▶ **What is required**: Each line from the one containing "R3: 5.6 (CTL, LAMP) -> 1.5 (CTL, LAMP)" to the end of the records should be copied exactly, and no other line.

(Difference listings)
################
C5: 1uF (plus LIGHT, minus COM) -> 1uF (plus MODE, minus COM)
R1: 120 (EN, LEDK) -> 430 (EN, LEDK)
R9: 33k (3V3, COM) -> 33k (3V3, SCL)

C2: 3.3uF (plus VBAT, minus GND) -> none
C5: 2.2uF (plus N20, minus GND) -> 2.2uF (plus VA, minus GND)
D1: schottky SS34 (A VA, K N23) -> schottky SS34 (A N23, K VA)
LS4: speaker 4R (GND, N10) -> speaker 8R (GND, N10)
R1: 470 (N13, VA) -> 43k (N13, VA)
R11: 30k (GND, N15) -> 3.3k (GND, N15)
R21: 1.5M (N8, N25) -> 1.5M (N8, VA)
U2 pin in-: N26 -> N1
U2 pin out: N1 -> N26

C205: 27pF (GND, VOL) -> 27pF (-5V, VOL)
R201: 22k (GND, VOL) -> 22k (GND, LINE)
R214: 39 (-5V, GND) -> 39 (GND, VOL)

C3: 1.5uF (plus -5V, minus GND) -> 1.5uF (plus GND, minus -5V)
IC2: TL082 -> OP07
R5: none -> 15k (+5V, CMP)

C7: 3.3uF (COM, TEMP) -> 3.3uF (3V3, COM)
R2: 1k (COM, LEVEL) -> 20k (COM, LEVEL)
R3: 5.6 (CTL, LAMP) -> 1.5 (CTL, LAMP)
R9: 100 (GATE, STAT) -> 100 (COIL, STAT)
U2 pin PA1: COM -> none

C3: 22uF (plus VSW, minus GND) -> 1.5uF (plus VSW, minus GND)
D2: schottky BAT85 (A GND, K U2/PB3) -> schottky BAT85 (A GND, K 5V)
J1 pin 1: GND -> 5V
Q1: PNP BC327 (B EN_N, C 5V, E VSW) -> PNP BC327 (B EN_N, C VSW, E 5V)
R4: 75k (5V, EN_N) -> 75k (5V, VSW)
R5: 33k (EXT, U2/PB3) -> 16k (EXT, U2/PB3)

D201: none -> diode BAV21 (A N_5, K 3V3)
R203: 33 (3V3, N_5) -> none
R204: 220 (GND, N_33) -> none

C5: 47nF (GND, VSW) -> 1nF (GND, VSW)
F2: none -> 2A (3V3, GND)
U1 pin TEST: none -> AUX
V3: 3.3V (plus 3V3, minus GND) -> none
################
▶ **Answer area**:
R3: 5.6 (CTL, LAMP) -> 1.5 (CTL, LAMP)
R9: 100 (GATE, STAT) -> 100 (COIL, STAT)
U2 pin PA1: COM -> none

C3: 22uF (plus VSW, minus GND) -> 1.5uF (plus VSW, minus GND)
D2: schottky BAT85 (A GND, K U2/PB3) -> schottky BAT85 (A GND, K 5V)
J1 pin 1: GND -> 5V
Q1: PNP BC327 (B EN_N, C 5V, E VSW) -> PNP BC327 (B EN_N, C VSW, E 5V)
R4: 75k (5V, EN_N) -> 75k (5V, VSW)
R5: 33k (EXT, U2/PB3) -> 16k (EXT, U2/PB3)

D201: none -> diode BAV21 (A N_5, K 3V3)
R203: 33 (3V3, N_5) -> none
R204: 220 (GND, N_33) -> none

C5: 47nF (GND, VSW) -> 1nF (GND, VSW)
F2: none -> 2A (3V3, GND)
U1 pin TEST: none -> AUX
V3: 3.3V (plus 3V3, minus GND) -> none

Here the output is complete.